LISTED ENTRIES:
----

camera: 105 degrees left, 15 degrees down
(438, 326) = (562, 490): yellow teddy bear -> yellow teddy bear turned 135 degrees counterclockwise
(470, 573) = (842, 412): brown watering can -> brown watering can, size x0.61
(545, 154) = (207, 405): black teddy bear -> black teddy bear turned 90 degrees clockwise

----

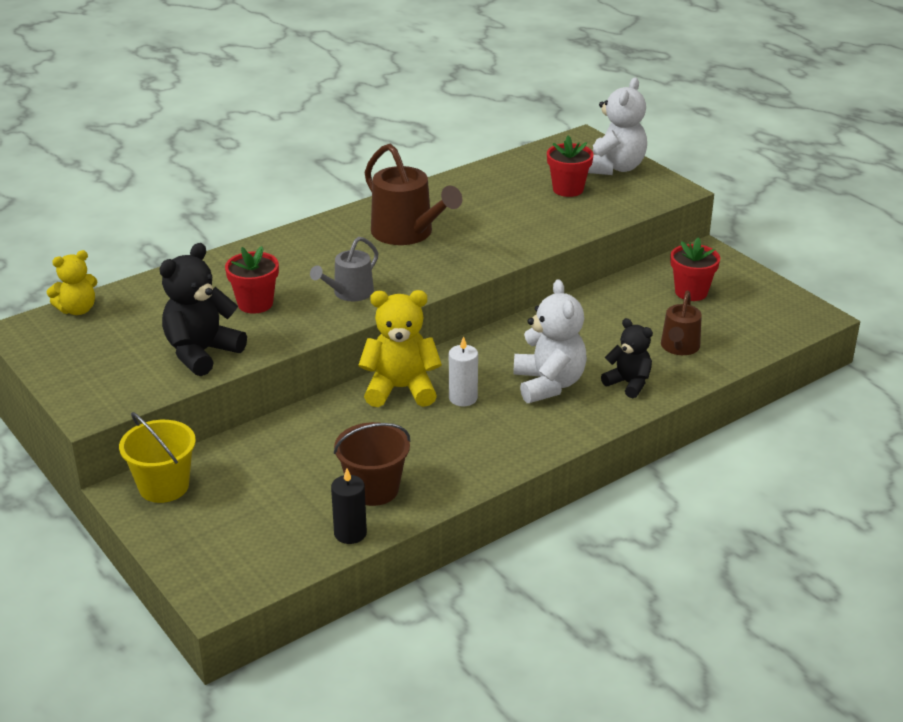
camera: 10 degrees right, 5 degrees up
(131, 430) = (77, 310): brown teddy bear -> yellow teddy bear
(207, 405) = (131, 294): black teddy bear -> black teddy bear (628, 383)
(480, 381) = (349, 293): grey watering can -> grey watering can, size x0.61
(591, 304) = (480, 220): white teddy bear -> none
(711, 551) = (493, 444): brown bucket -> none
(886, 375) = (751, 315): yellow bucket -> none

----

YOUR INSTRUCTIONS: Going through the records above, count the lines that include the word "teddy". Give the number alone.

TASK RESPONSE: 5